[Start of section]

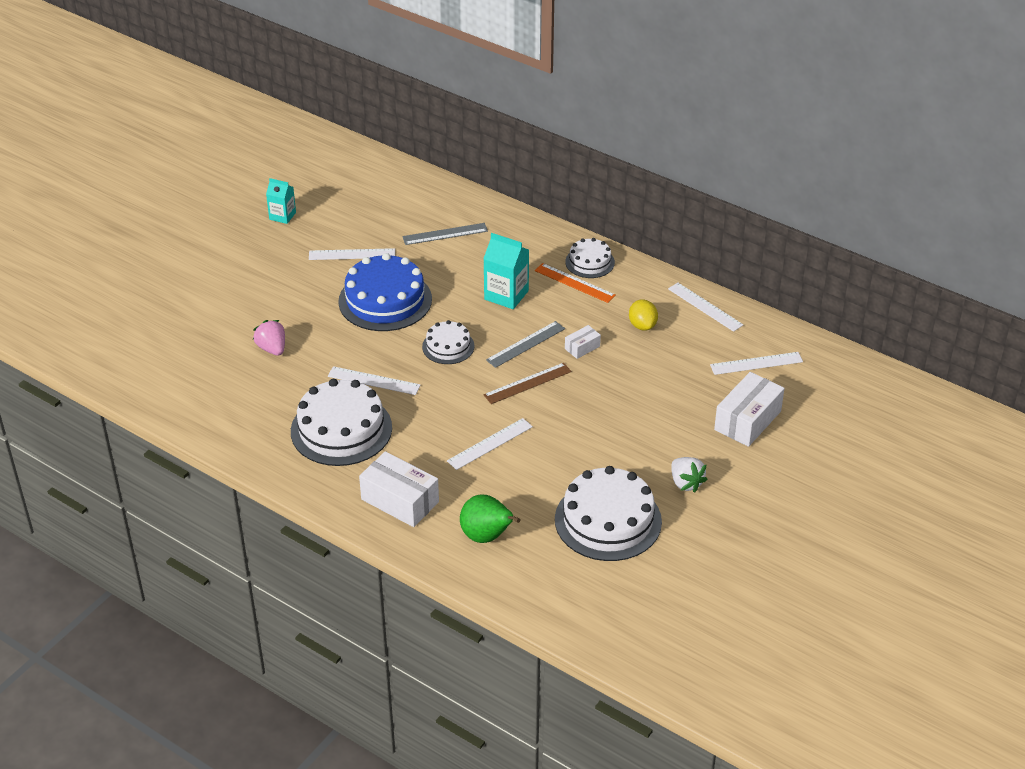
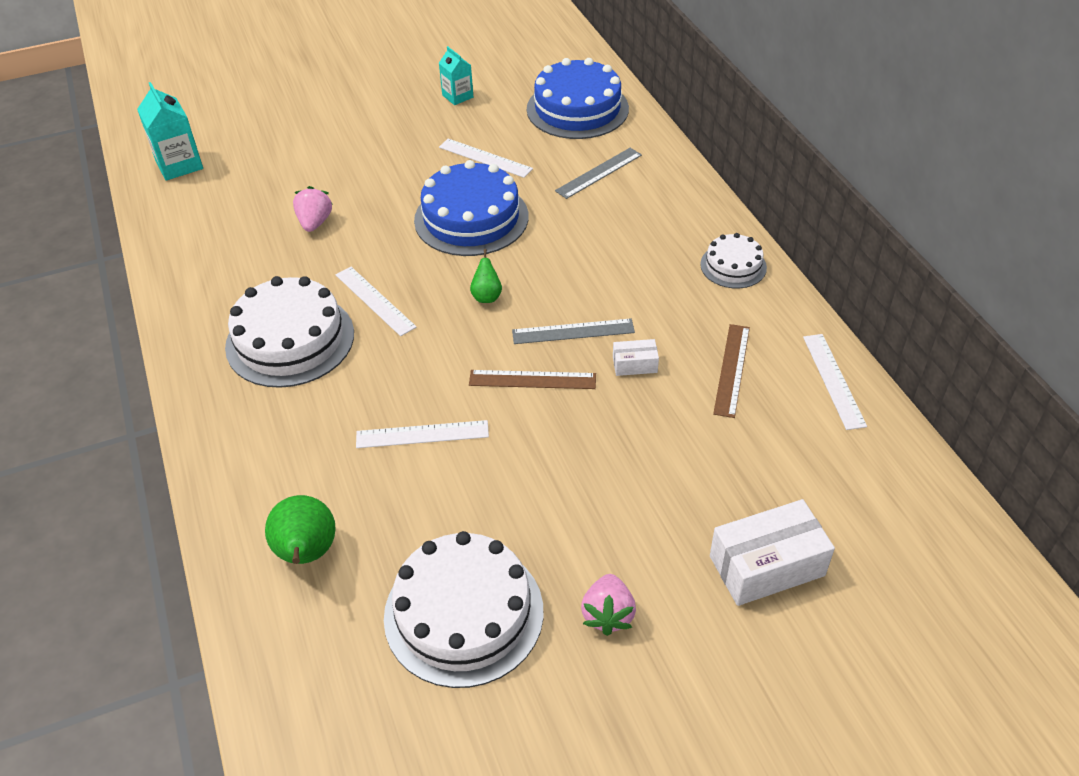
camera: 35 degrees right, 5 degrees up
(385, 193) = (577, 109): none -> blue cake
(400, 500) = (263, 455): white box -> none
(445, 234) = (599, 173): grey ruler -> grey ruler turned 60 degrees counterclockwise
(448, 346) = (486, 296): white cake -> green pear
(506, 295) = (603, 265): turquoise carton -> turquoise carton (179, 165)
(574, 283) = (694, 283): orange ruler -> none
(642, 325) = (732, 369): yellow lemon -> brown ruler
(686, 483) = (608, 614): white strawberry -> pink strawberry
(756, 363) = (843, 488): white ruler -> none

[End of section]

* Exercise objective *
Every line of the entries above that includes "ruler" should be copied.

* Your solution *
(445, 234) = (599, 173): grey ruler -> grey ruler turned 60 degrees counterclockwise
(574, 283) = (694, 283): orange ruler -> none
(642, 325) = (732, 369): yellow lemon -> brown ruler
(756, 363) = (843, 488): white ruler -> none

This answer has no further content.